TASK DETAILS: Format every line of the listing below as a JSON list of strings, one string per line, leaving out any blank lines.
———
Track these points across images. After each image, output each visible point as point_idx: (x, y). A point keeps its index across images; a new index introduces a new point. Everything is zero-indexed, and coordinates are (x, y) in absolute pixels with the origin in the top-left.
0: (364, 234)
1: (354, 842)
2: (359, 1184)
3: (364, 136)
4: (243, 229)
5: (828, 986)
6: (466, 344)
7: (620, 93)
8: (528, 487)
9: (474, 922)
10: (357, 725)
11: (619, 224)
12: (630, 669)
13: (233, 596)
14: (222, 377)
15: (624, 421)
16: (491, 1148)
———
OUTPUT:
[
  "Track these points across images. After each image, output each visible point as point_idx: (x, y). A point keeps its index across images; a new index introduces a new point. Everything is zero-indexed, and coordinates are (x, y) in absolute pixels with the origin in the top-left.",
  "0: (364, 234)",
  "1: (354, 842)",
  "2: (359, 1184)",
  "3: (364, 136)",
  "4: (243, 229)",
  "5: (828, 986)",
  "6: (466, 344)",
  "7: (620, 93)",
  "8: (528, 487)",
  "9: (474, 922)",
  "10: (357, 725)",
  "11: (619, 224)",
  "12: (630, 669)",
  "13: (233, 596)",
  "14: (222, 377)",
  "15: (624, 421)",
  "16: (491, 1148)"
]